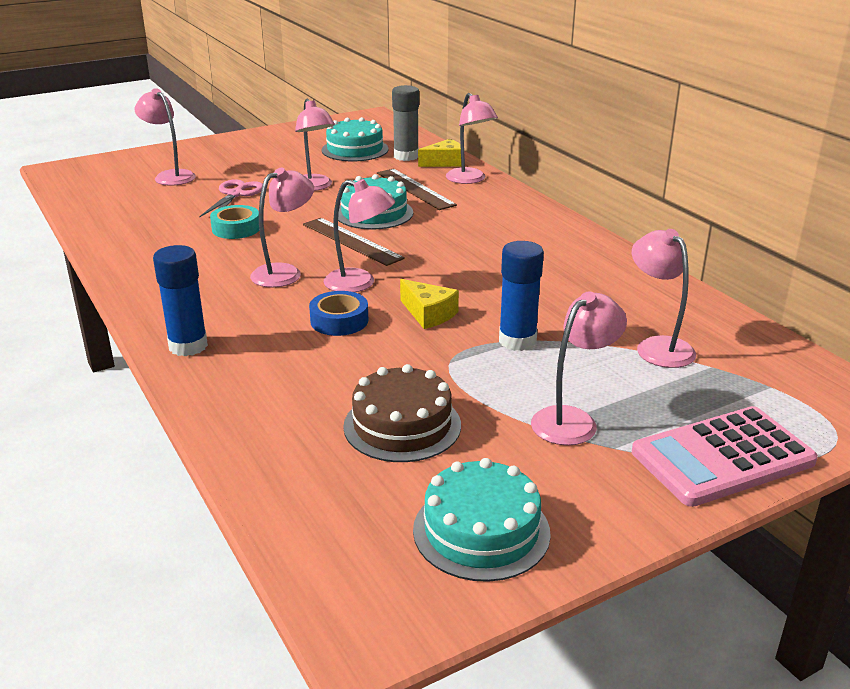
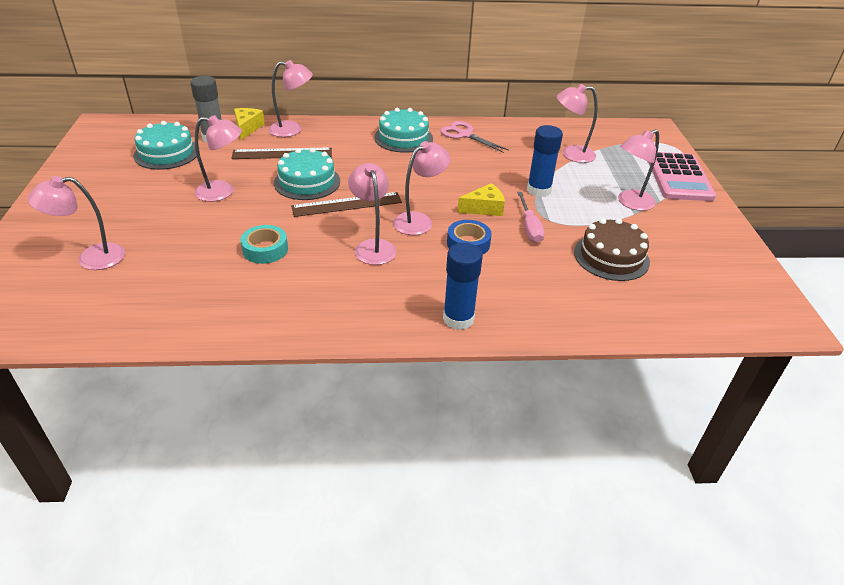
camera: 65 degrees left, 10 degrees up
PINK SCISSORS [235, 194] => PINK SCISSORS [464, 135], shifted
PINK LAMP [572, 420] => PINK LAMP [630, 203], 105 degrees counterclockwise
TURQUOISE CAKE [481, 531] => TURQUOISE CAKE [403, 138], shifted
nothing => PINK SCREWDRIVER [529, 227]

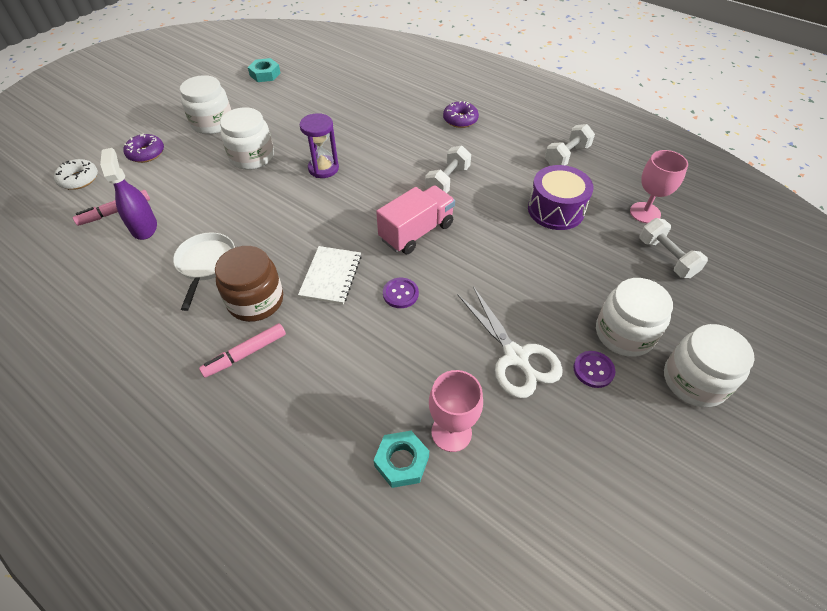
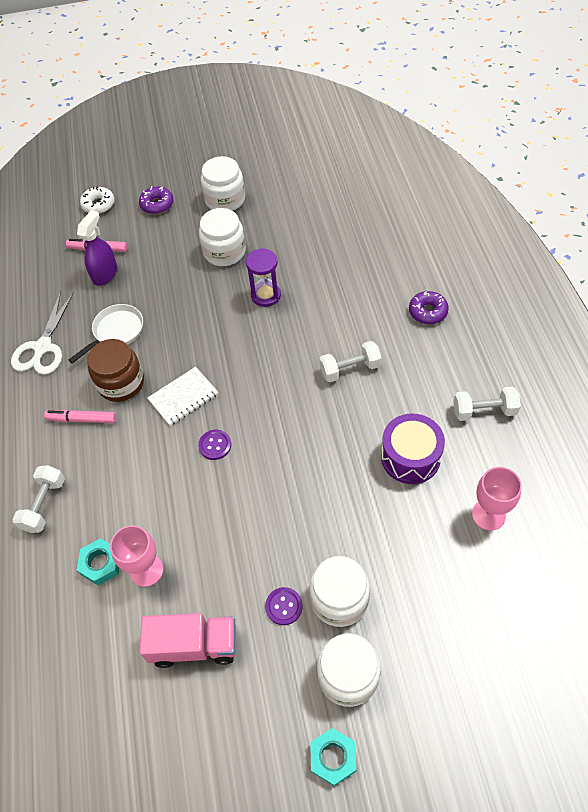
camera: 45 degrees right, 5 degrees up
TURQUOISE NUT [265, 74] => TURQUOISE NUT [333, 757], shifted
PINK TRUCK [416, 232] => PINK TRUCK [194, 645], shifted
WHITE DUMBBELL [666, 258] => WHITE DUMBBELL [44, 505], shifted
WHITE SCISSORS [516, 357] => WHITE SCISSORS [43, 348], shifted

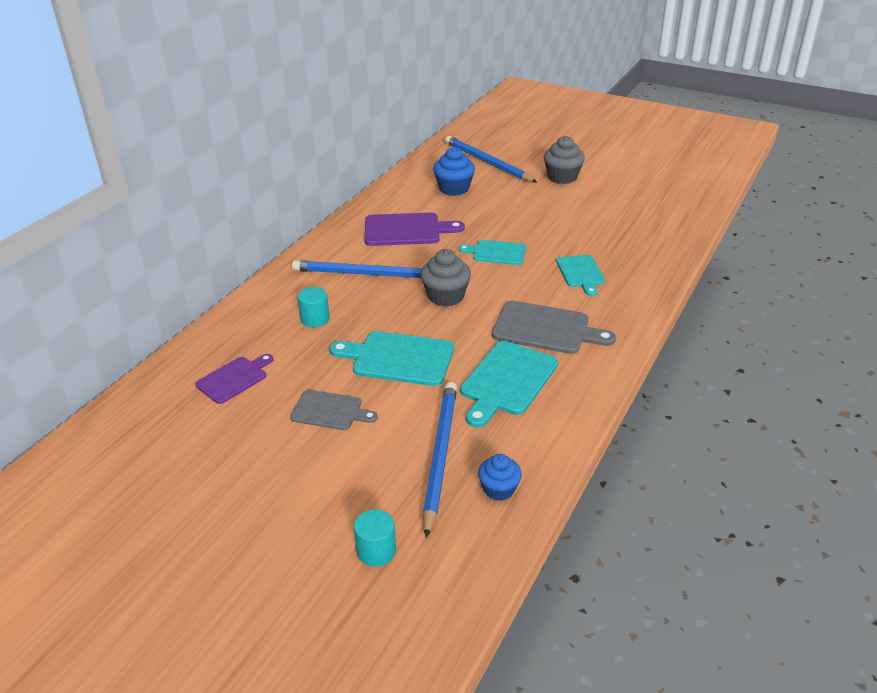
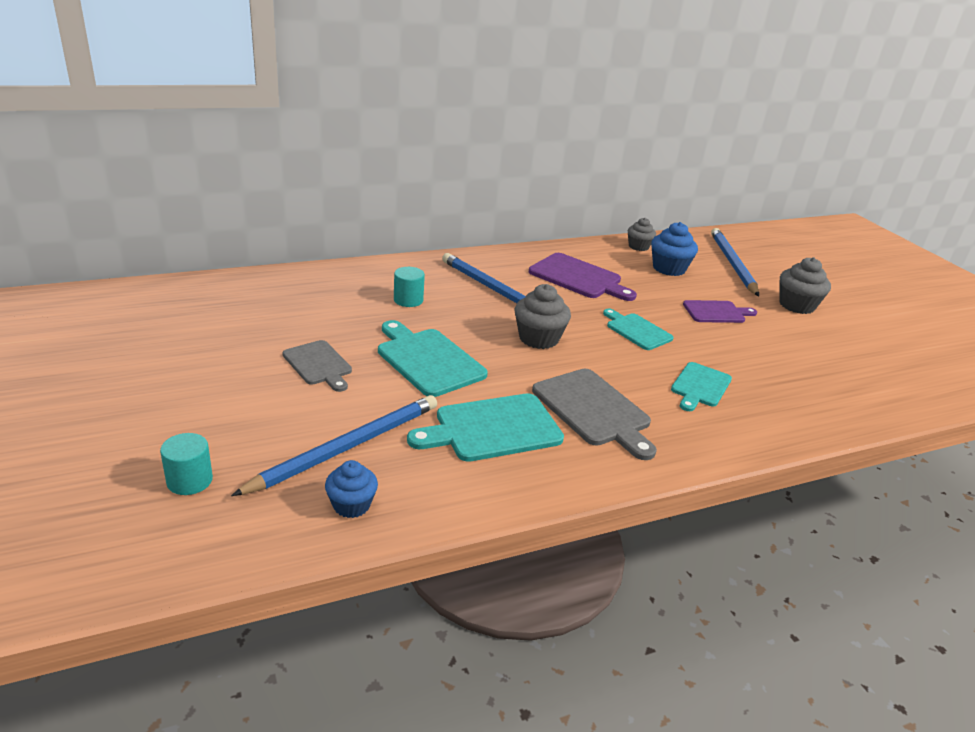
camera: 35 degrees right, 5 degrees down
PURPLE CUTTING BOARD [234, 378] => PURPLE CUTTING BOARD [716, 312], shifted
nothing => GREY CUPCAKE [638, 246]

=====

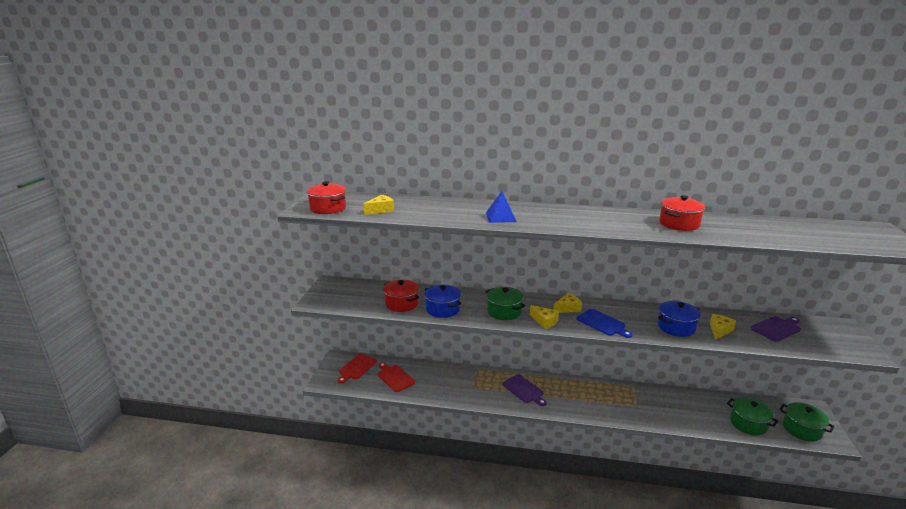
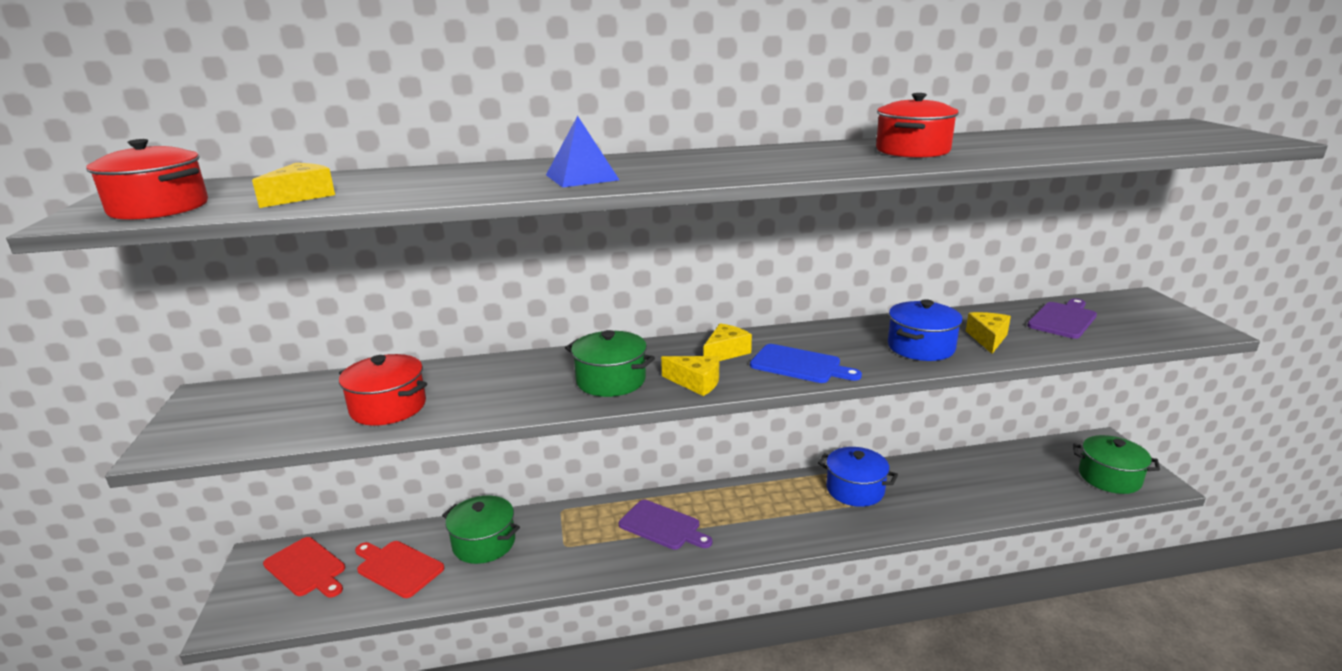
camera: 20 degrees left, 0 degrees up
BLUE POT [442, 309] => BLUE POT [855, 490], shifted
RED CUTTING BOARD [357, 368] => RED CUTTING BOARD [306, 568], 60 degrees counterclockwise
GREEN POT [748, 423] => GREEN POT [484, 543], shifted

=====

BRIEF: What are the lines above, starting at the one with "camera: 65 degrees left, 10 degrees up" and ending at the one with "nothing => PINK SCREWDRIVER [529, 227]"? Give them again exactly, and only them.

THE COMPLETED TASK:
camera: 65 degrees left, 10 degrees up
PINK SCISSORS [235, 194] => PINK SCISSORS [464, 135], shifted
PINK LAMP [572, 420] => PINK LAMP [630, 203], 105 degrees counterclockwise
TURQUOISE CAKE [481, 531] => TURQUOISE CAKE [403, 138], shifted
nothing => PINK SCREWDRIVER [529, 227]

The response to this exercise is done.